### WHAT THE EXERCISE ASKS
Each line from the one that holds "brown trapezoid: (83, 440)" to the end of the records is to be retyped exactly. Pictures are not part of the copy.

►

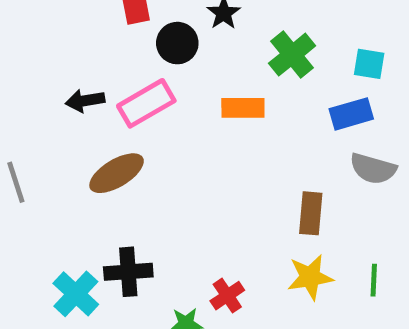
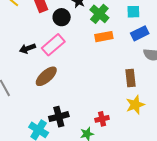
green cross: (292, 55) -> (99, 14), moved
cyan square: (369, 64) -> (133, 12), moved
orange rectangle: (243, 108) -> (104, 37), moved
red cross: (227, 296) -> (102, 119), turned 32

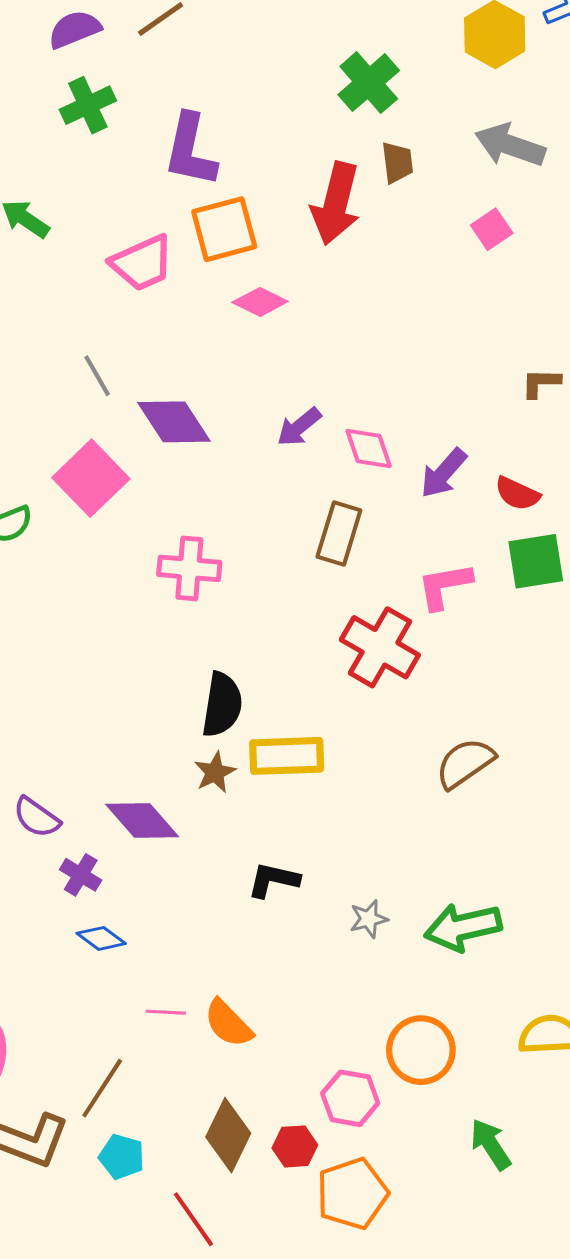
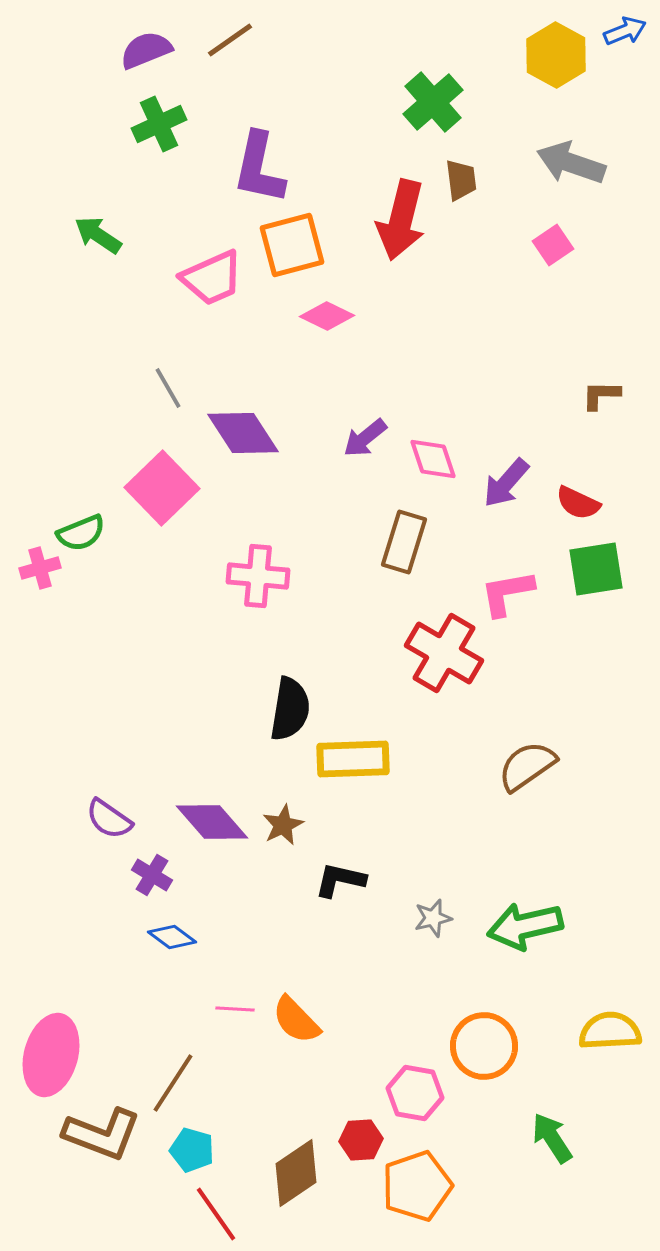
brown star: (215, 772) -> (283, 825), moved
brown diamond: (228, 1135) -> (296, 1173), moved, turned 30
red line: (193, 1219) -> (216, 1214), moved

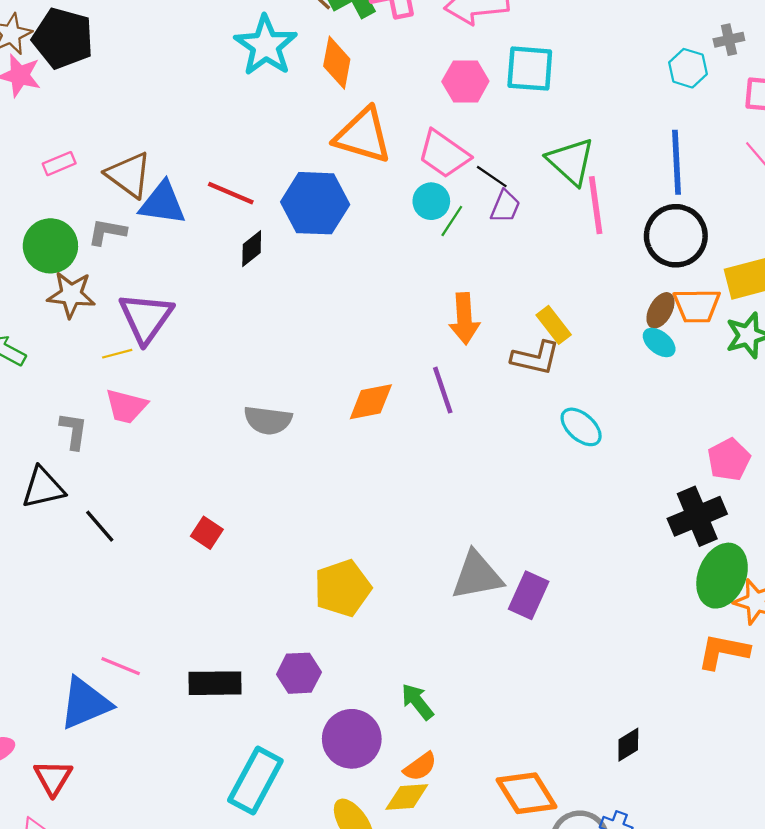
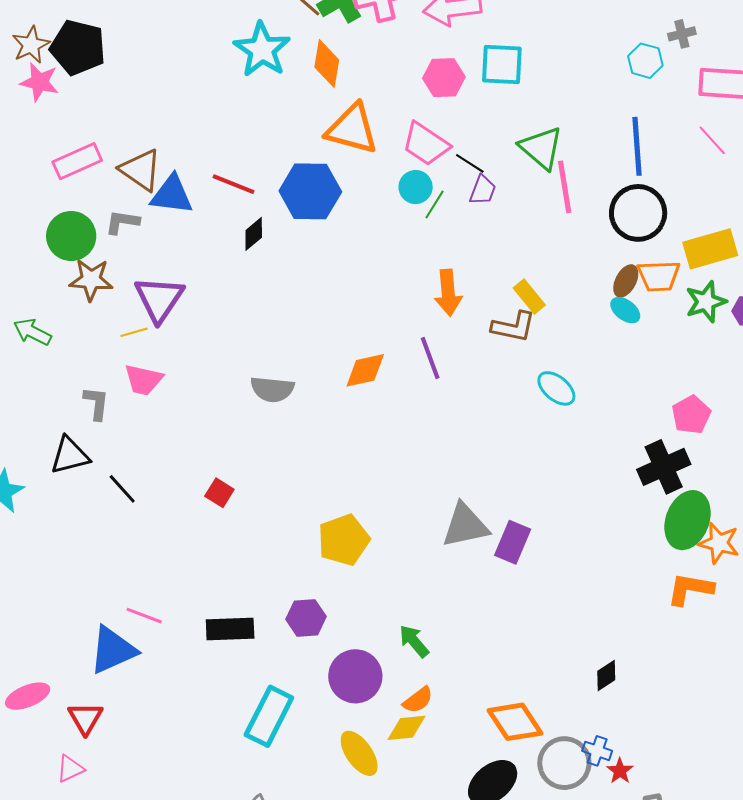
pink rectangle: (59, 164) -> (77, 161), size x1.6

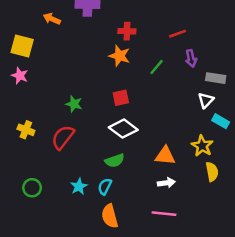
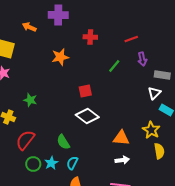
orange star: (120, 56) -> (60, 57), moved, turned -30
green star: (74, 104) -> (30, 100), moved
red semicircle: (63, 137) -> (25, 140), moved
green semicircle: (115, 161) -> (63, 142), moved, turned 77
green circle: (32, 188) -> (33, 164), moved

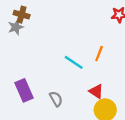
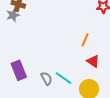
cyan line: (74, 62) -> (63, 78), moved
red triangle: (96, 91) -> (93, 61), moved

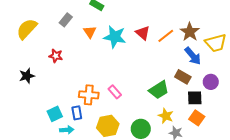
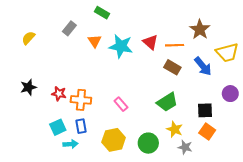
yellow semicircle: (27, 29) -> (28, 38), size x0.6
brown star: (190, 32) -> (200, 29), moved
orange line: (166, 36) -> (175, 45), turned 36
red star: (56, 56) -> (59, 94), moved
brown rectangle: (183, 77) -> (172, 67), moved
purple circle: (211, 82) -> (230, 94), moved
orange cross: (89, 95) -> (81, 100), moved

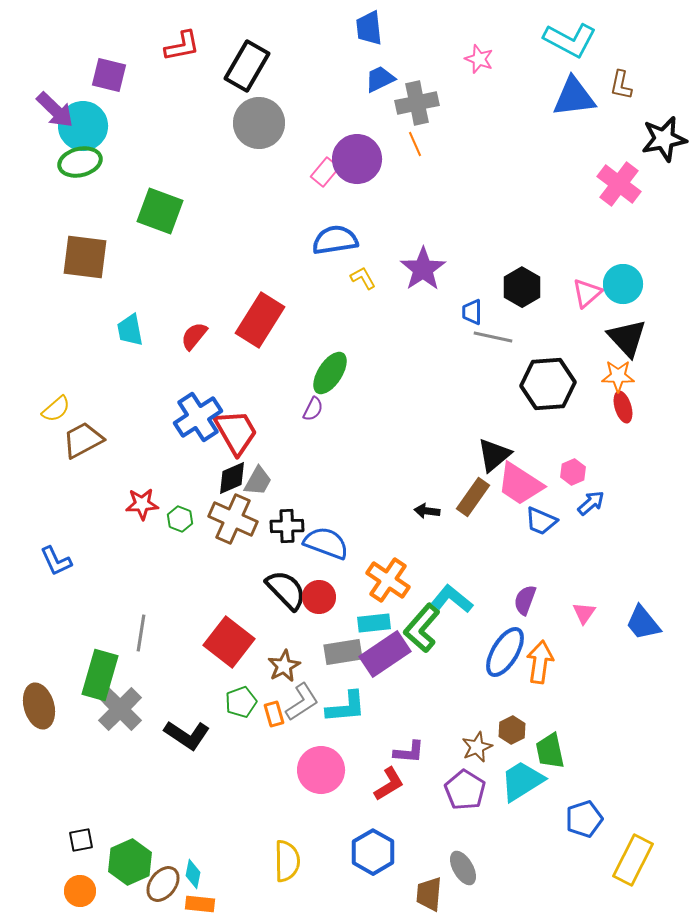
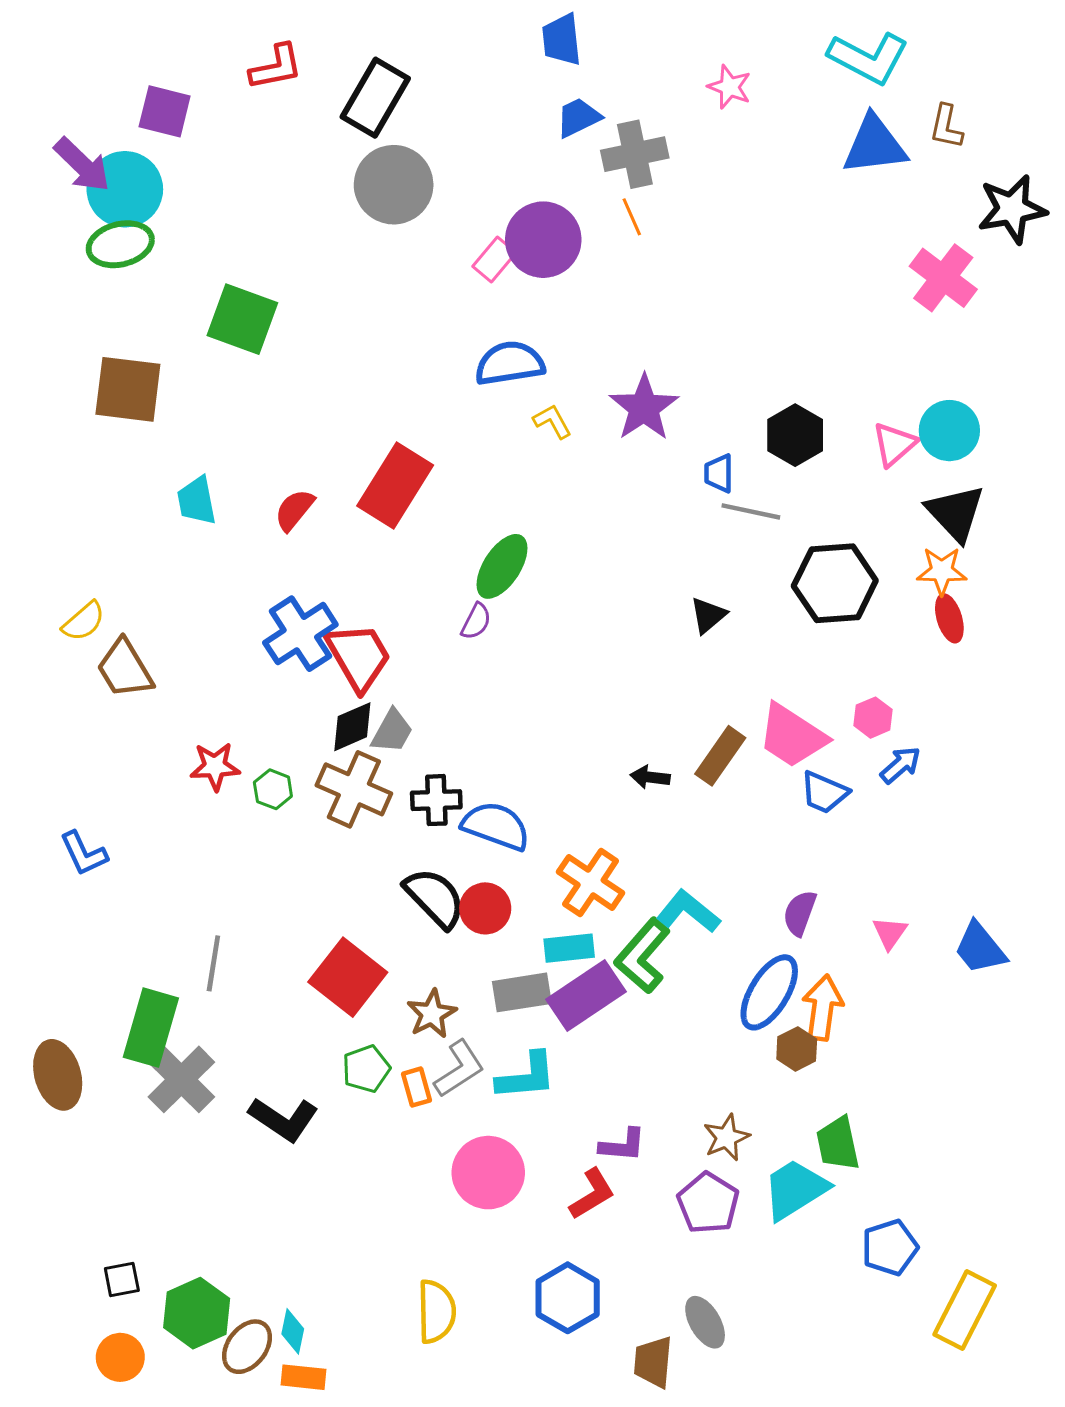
brown trapezoid: (83, 440) -> (125, 669), turned -93
black triangle: (494, 455) -> (708, 615), moved, size x0.7
brown hexagon: (512, 730) -> (797, 1049), moved

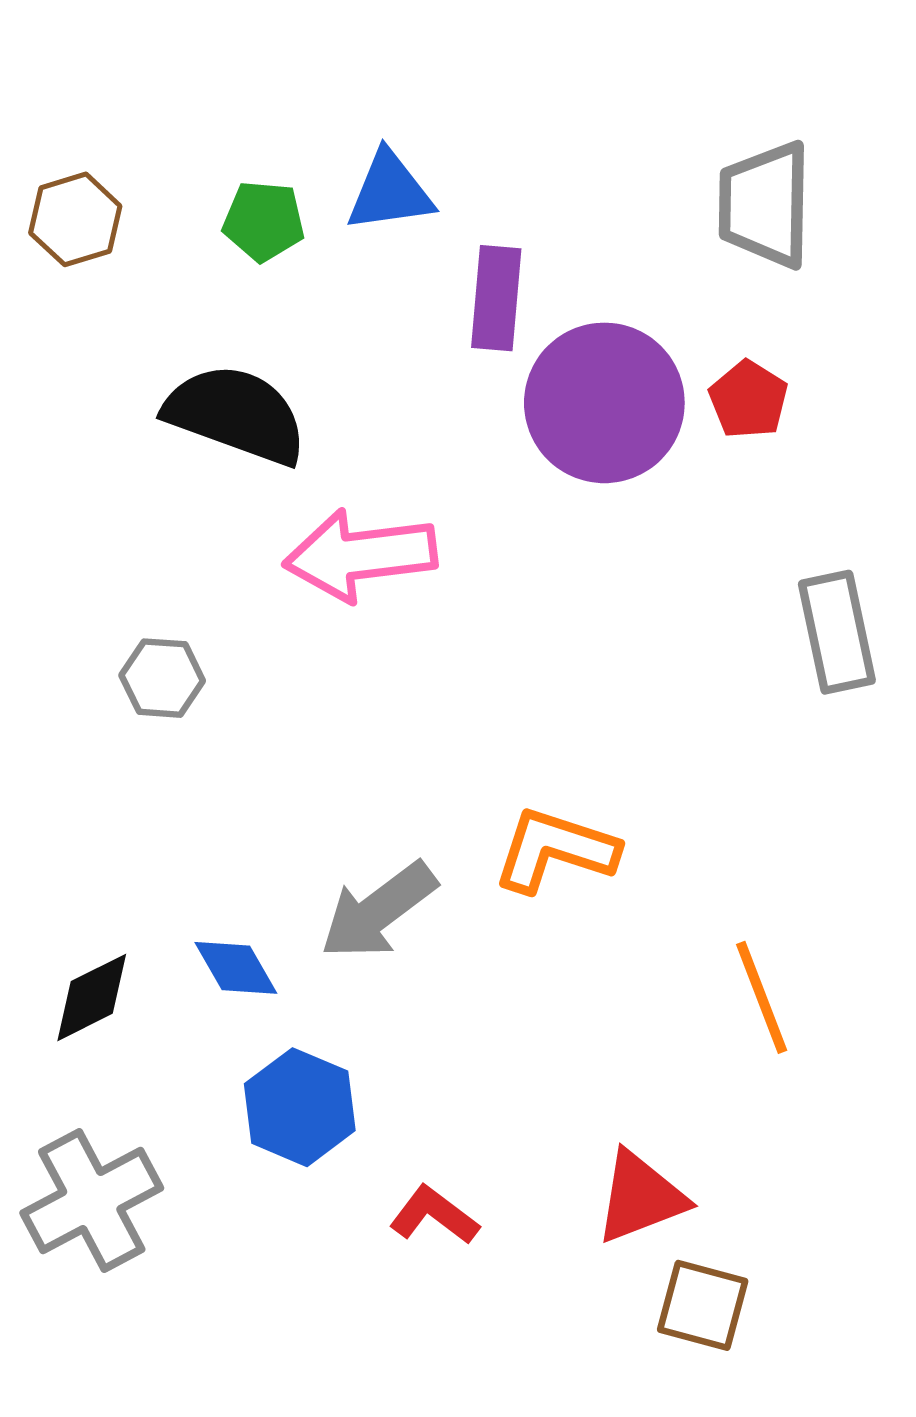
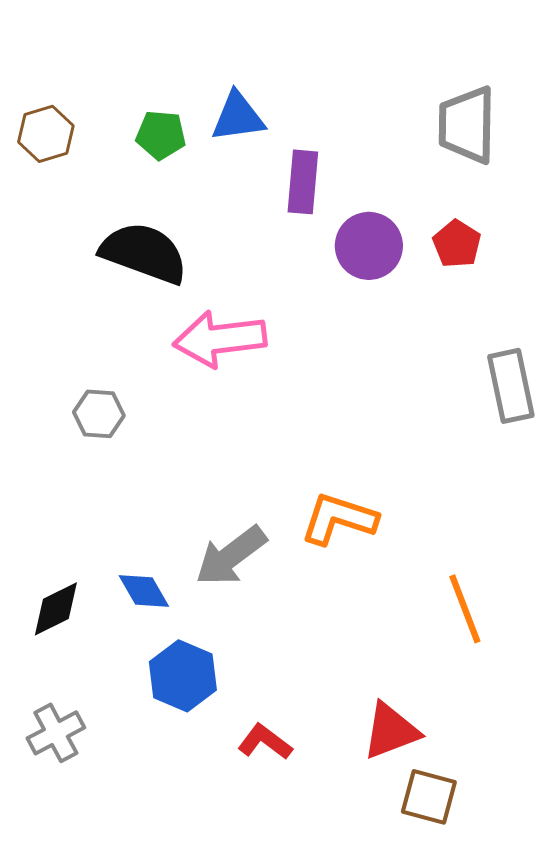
purple circle: (604, 403) -> (369, 246), size x0.7
gray cross: (92, 1201) -> (56, 733), size x0.7

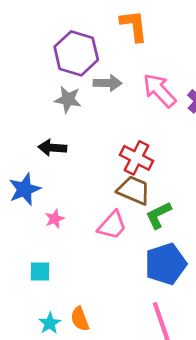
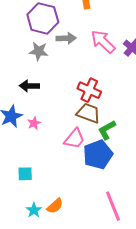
pink star: (55, 219) -> (34, 123), moved
blue pentagon: (166, 264) -> (98, 155), moved
orange semicircle: (80, 319) -> (55, 206), turned -108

◄

### RESULT FOR THIS TASK
brown trapezoid: (83, 440) -> (125, 669), turned -93
black triangle: (494, 455) -> (708, 615), moved, size x0.7
brown hexagon: (512, 730) -> (797, 1049), moved

purple circle: (604, 403) -> (369, 246), size x0.7
gray cross: (92, 1201) -> (56, 733), size x0.7

pink star: (55, 219) -> (34, 123), moved
blue pentagon: (166, 264) -> (98, 155), moved
orange semicircle: (80, 319) -> (55, 206), turned -108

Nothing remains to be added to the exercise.